Start of Dataset

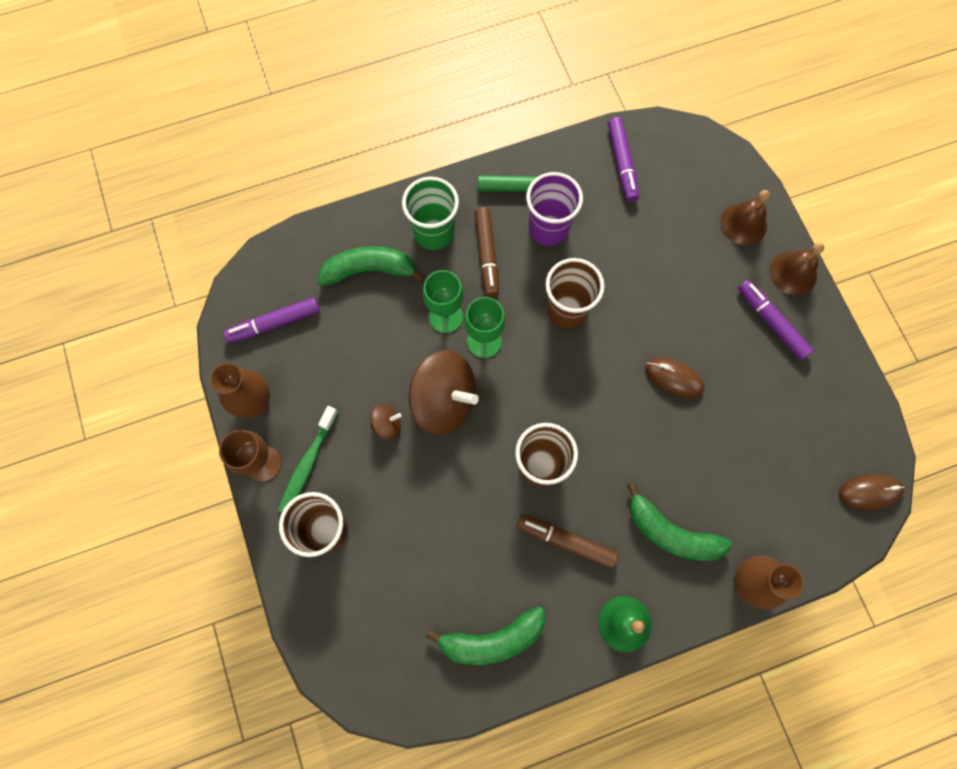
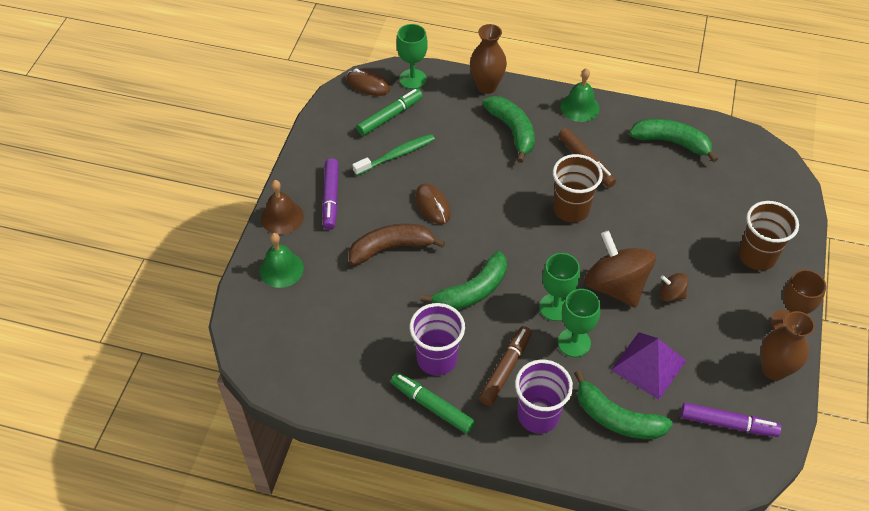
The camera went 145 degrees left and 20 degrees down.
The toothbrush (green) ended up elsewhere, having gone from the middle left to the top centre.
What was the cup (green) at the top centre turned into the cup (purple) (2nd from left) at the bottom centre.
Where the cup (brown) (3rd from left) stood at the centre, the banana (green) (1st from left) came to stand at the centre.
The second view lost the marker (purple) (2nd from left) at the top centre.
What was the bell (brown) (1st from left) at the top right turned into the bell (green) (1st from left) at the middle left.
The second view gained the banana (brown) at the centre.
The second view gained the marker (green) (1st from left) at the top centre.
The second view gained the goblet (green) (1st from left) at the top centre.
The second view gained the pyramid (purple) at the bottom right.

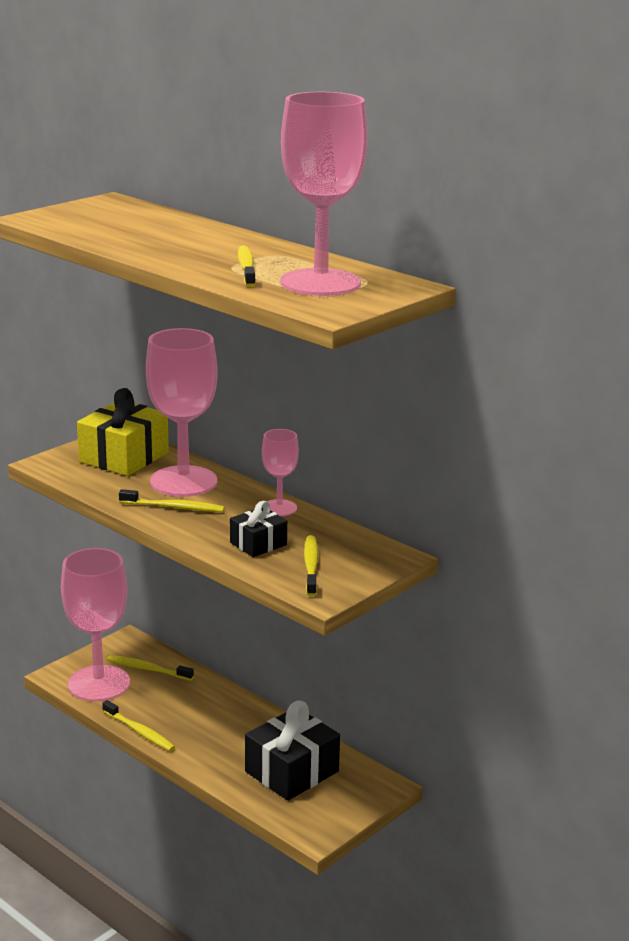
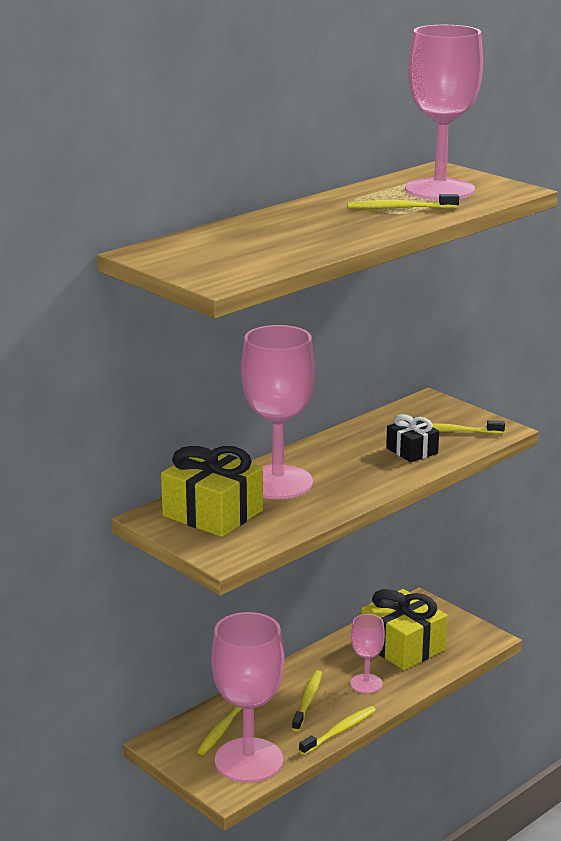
The camera went 85 degrees left and 0 degrees up.
The toothbrush (yellow) (3rd from left in the first image) ended up elsewhere, having gone from the middle left to the bottom centre.
What was the gift (black) (2nd from left) at the bottom centre turned into the gift (yellow) (2nd from left) at the bottom right.
The goblet (pink) (3rd from left) ended up elsewhere, having gone from the centre to the bottom centre.

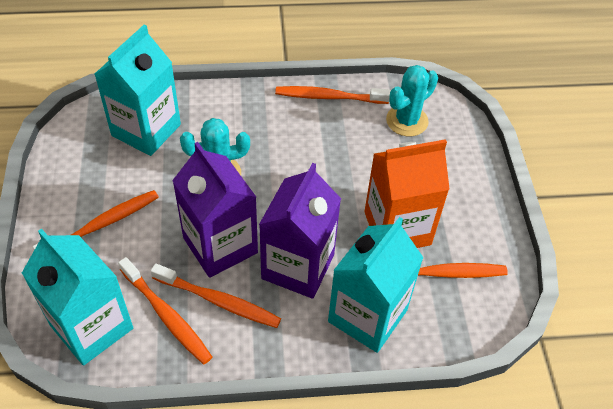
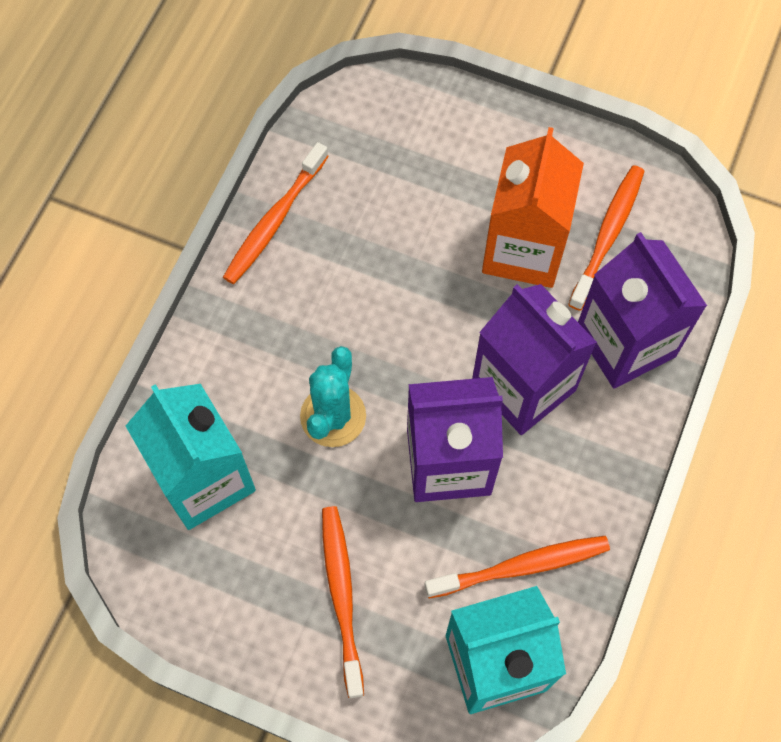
The camera went 60 degrees left and 15 degrees up.
The second view lost the toothbrush (orange) (3rd from left) at the bottom centre.
What was the carton (turquoise) (3rd from left) at the bottom centre turned into the carton (purple) (3rd from left) at the middle right.
The second view lost the cactus (turquoise) (2nd from left) at the top right.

End of Dataset

# [Brief]
Which lines in the listing above hold the word "yellow"? Show each of them.

# [Problem solution]
The toothbrush (yellow) (3rd from left in the first image) ended up elsewhere, having gone from the middle left to the bottom centre.
What was the gift (black) (2nd from left) at the bottom centre turned into the gift (yellow) (2nd from left) at the bottom right.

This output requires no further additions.